Records provided section start

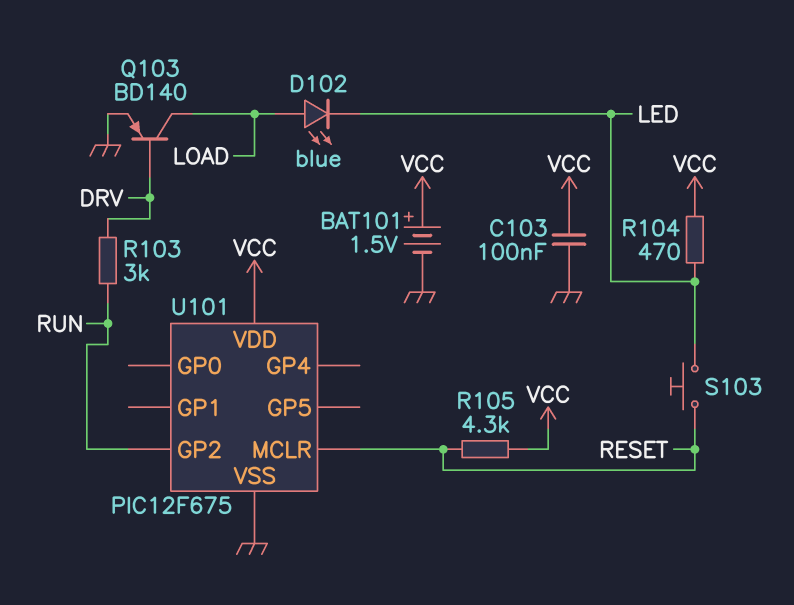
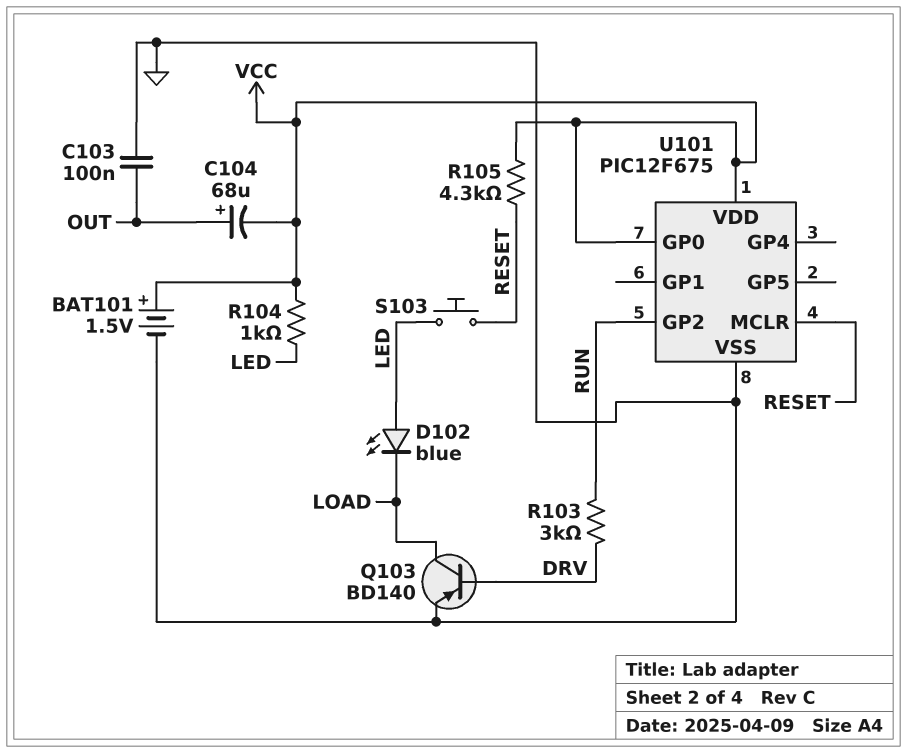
C103: 100nF (GND, VCC) -> 100nF (GND, OUT)
C104: none -> 68uF (plus OUT, minus VCC)
D102: LED blue (A LOAD, K LED) -> LED blue (A LED, K LOAD)
R104: 470 (LED, VCC) -> 1k (LED, VCC)
U101 pin GP0: none -> VCC

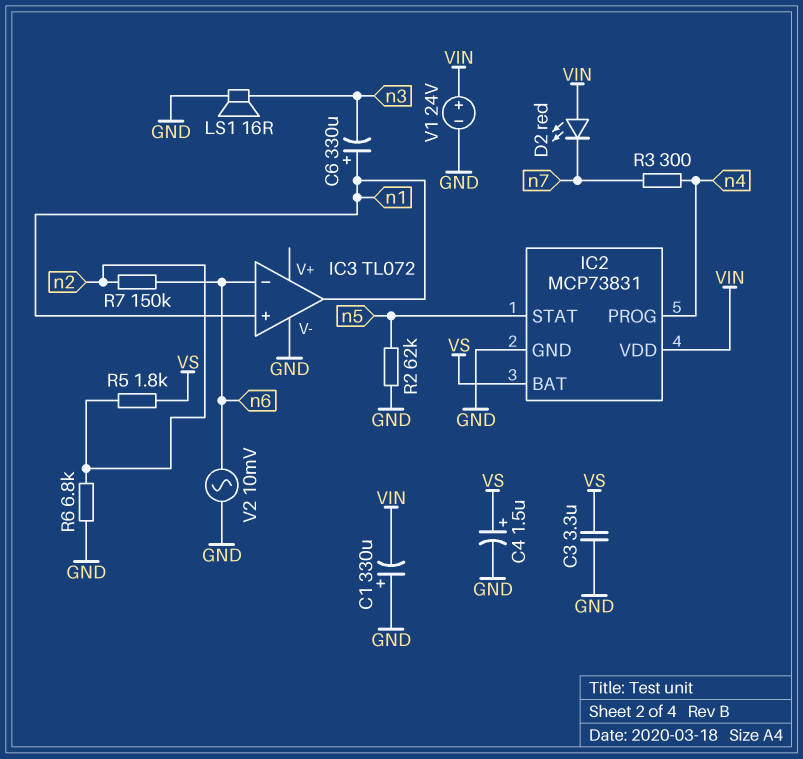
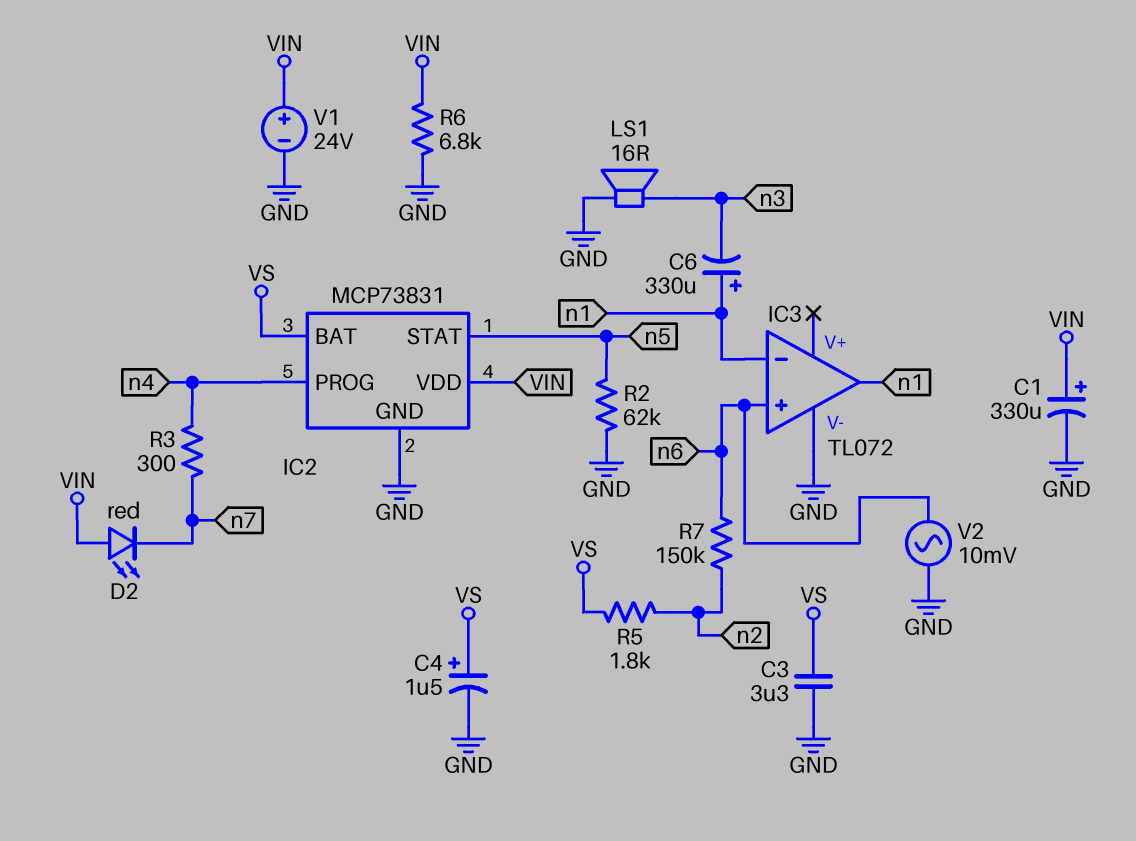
C1: 330uF (plus GND, minus VIN) -> 330uF (plus VIN, minus GND)
IC3 pin in+: n1 -> n6
IC3 pin in-: n6 -> n1
R6: 6.8k (GND, n2) -> 6.8k (GND, VIN)

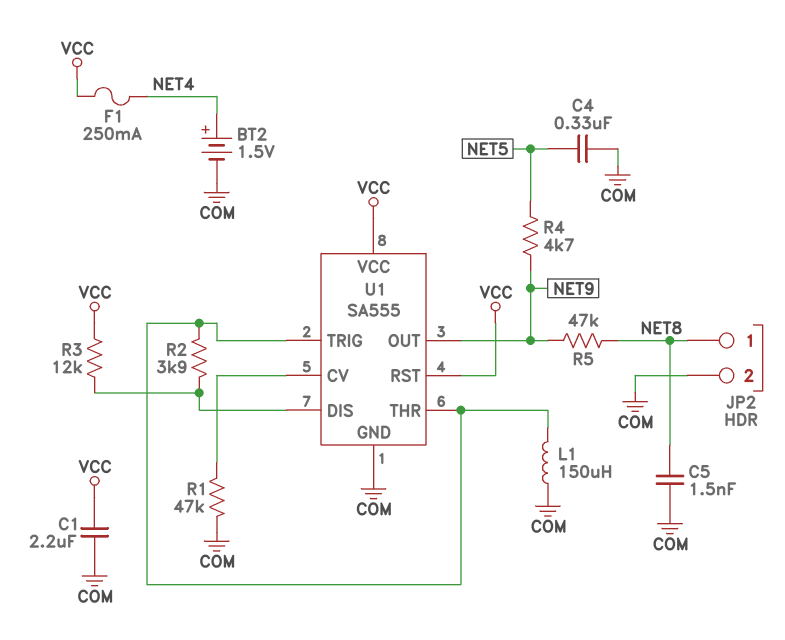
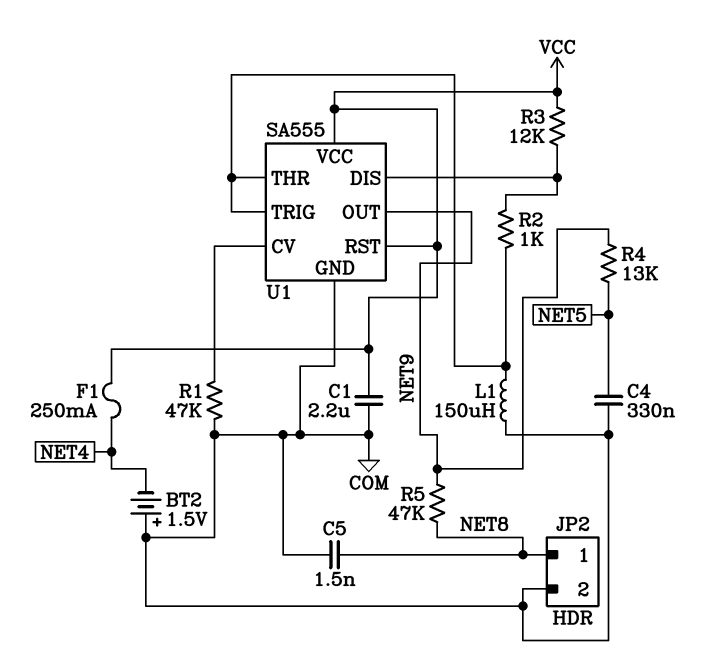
BT2: 1.5V (plus NET4, minus COM) -> 1.5V (plus COM, minus NET4)
R2: 3.9k (U1/DIS, U1/THR) -> 1k (U1/DIS, U1/THR)
R4: 4.7k (NET5, NET9) -> 13k (NET5, NET9)

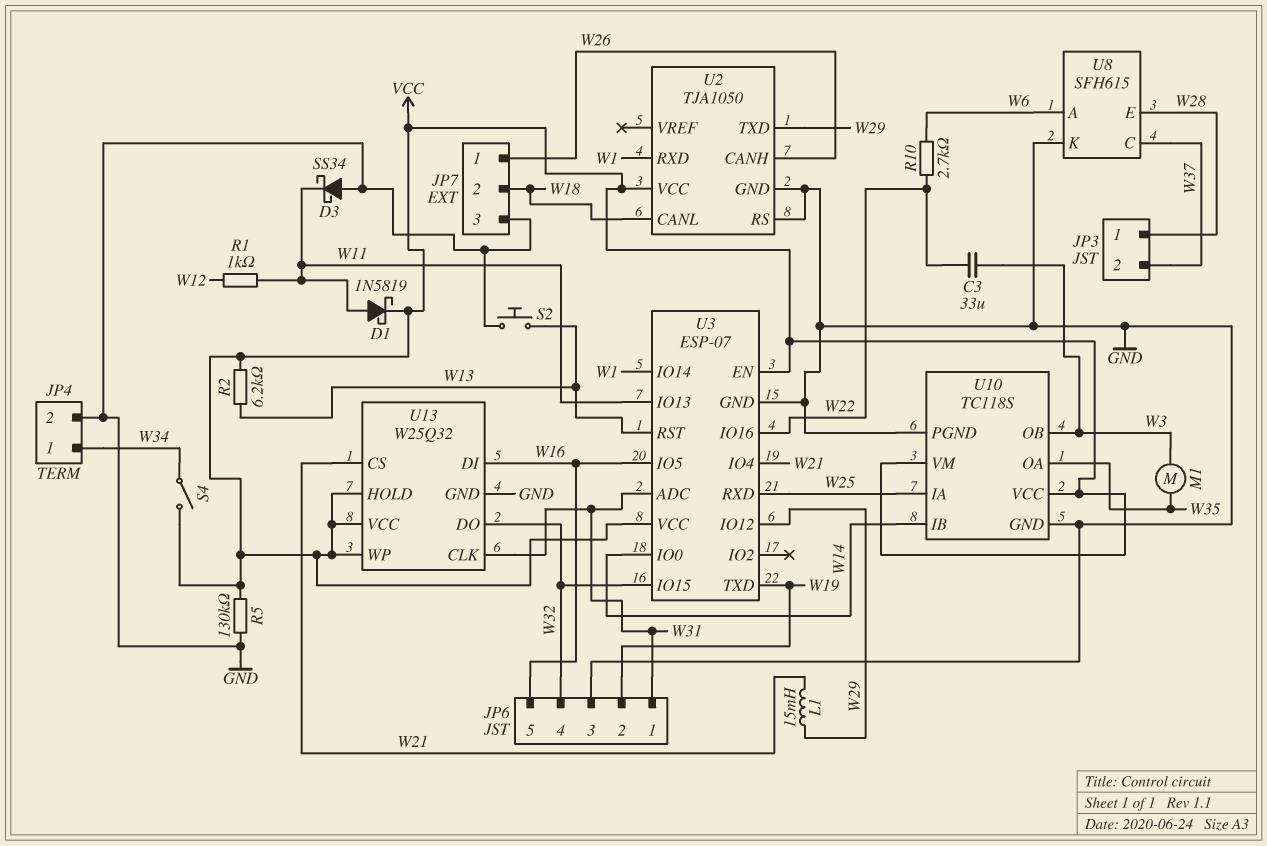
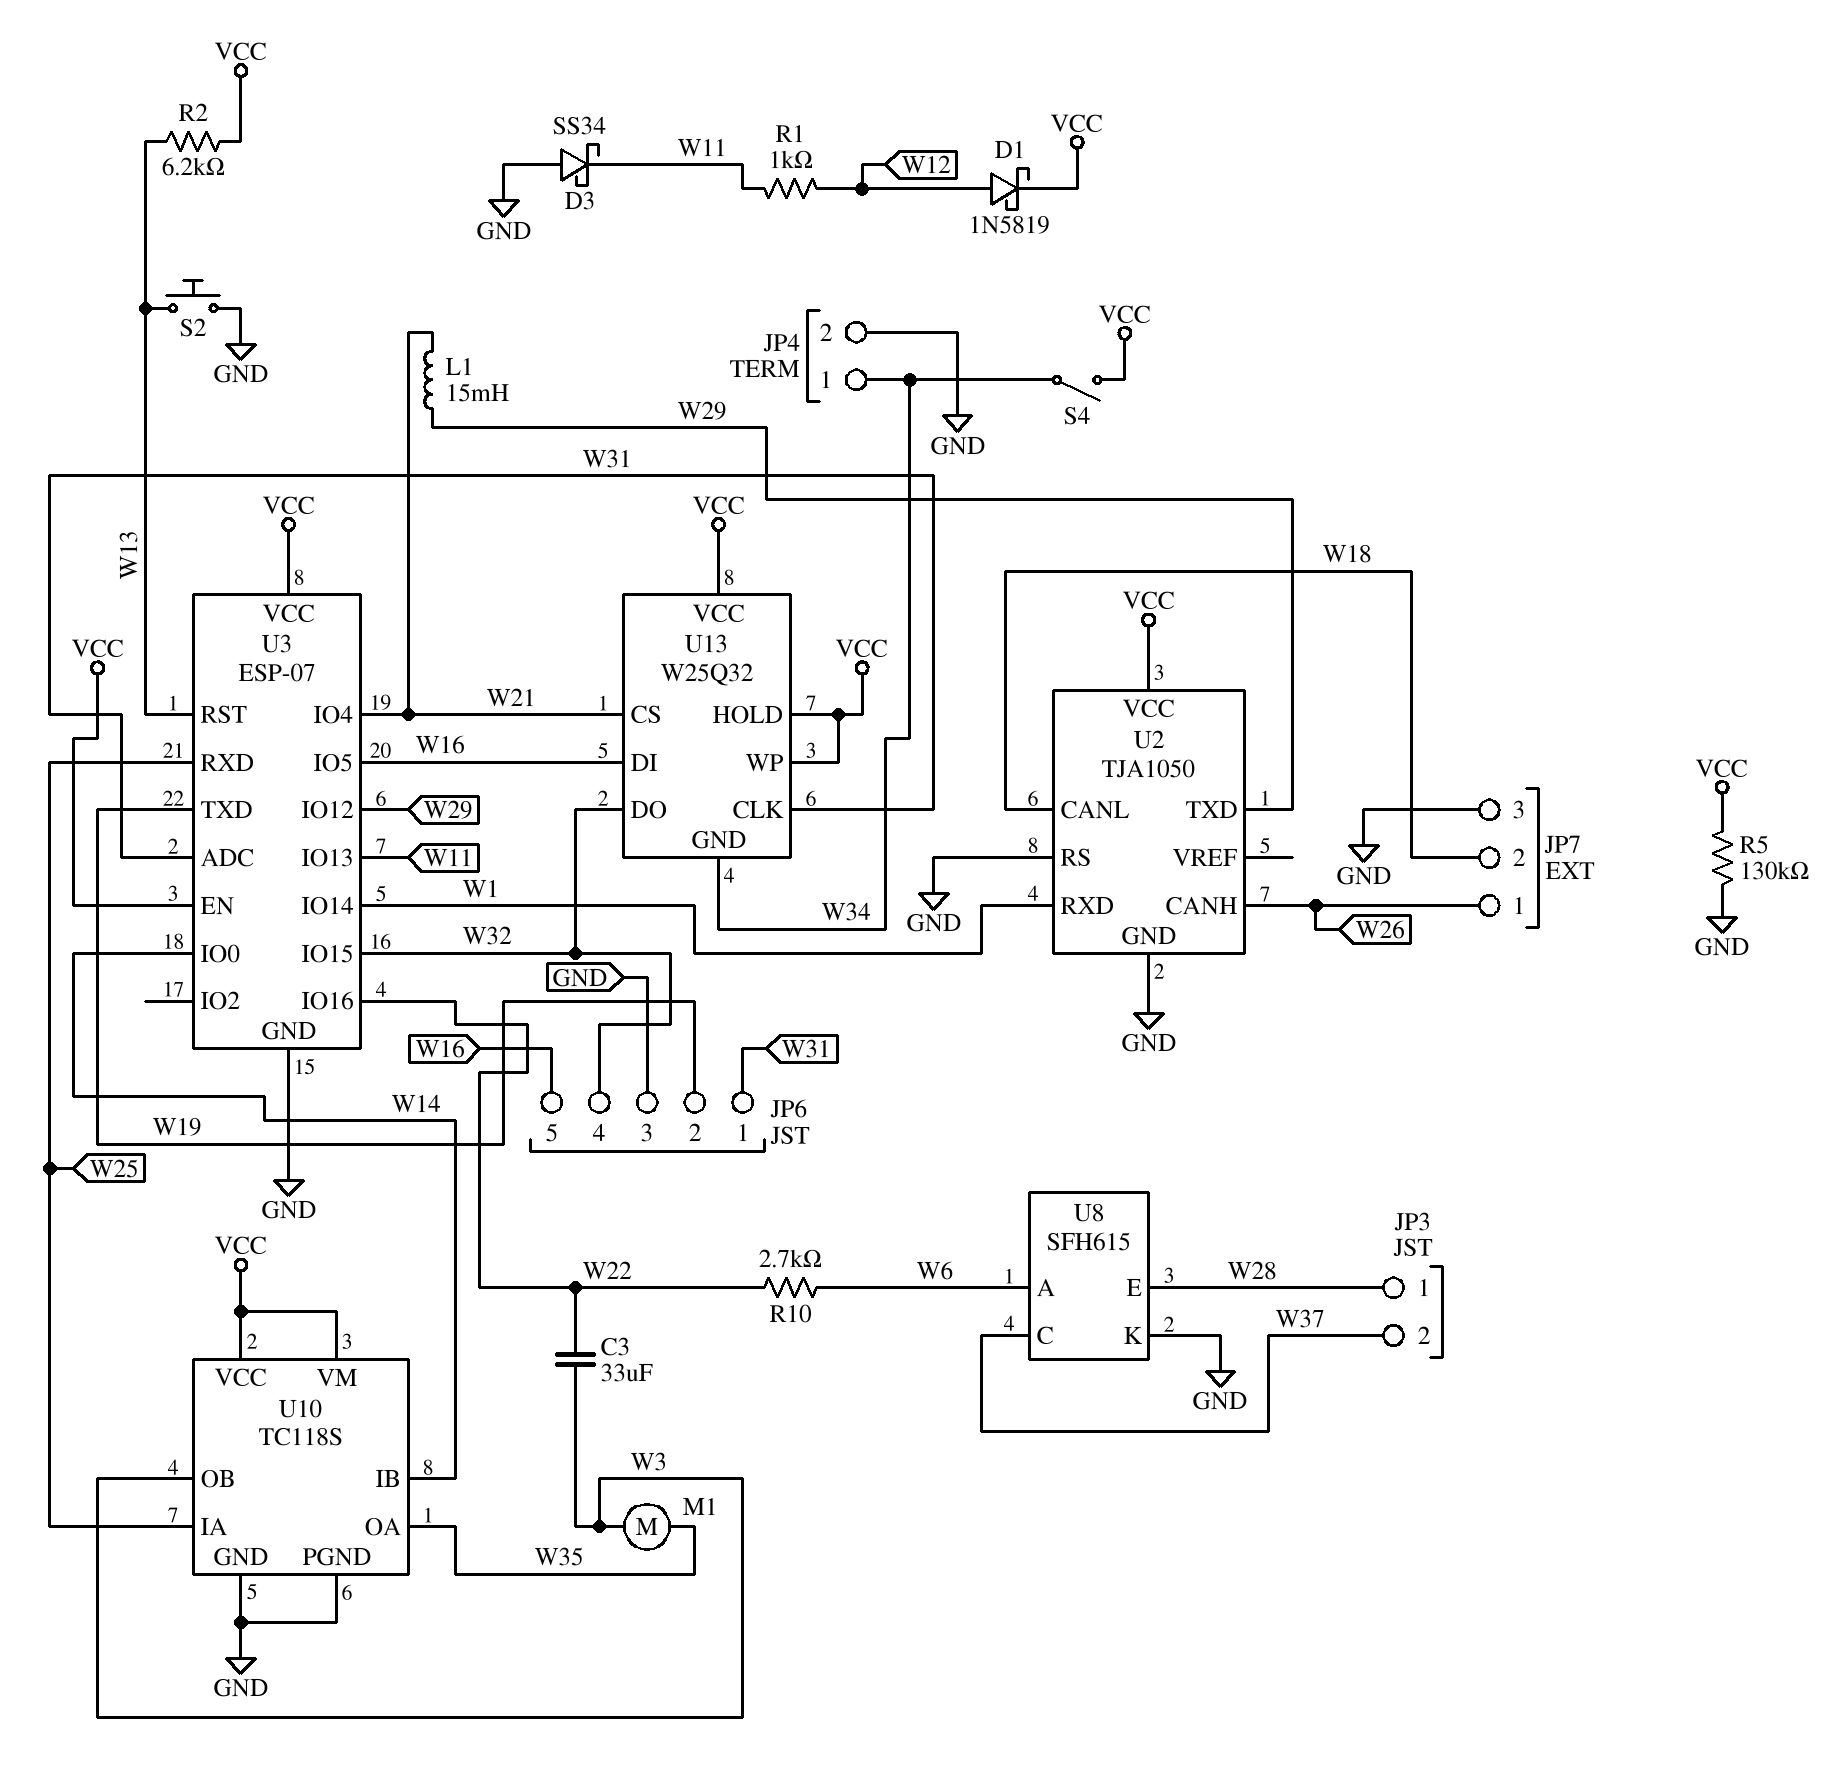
D1: schottky 1N5819 (A W11, K VCC) -> schottky 1N5819 (A W12, K VCC)
U13 pin GND: GND -> W34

Records provided section end

> Goal of the exercise: Return every line of the data above exactly, and omit all pictures.

> Problem solution:
C103: 100nF (GND, VCC) -> 100nF (GND, OUT)
C104: none -> 68uF (plus OUT, minus VCC)
D102: LED blue (A LOAD, K LED) -> LED blue (A LED, K LOAD)
R104: 470 (LED, VCC) -> 1k (LED, VCC)
U101 pin GP0: none -> VCC

C1: 330uF (plus GND, minus VIN) -> 330uF (plus VIN, minus GND)
IC3 pin in+: n1 -> n6
IC3 pin in-: n6 -> n1
R6: 6.8k (GND, n2) -> 6.8k (GND, VIN)

BT2: 1.5V (plus NET4, minus COM) -> 1.5V (plus COM, minus NET4)
R2: 3.9k (U1/DIS, U1/THR) -> 1k (U1/DIS, U1/THR)
R4: 4.7k (NET5, NET9) -> 13k (NET5, NET9)

D1: schottky 1N5819 (A W11, K VCC) -> schottky 1N5819 (A W12, K VCC)
U13 pin GND: GND -> W34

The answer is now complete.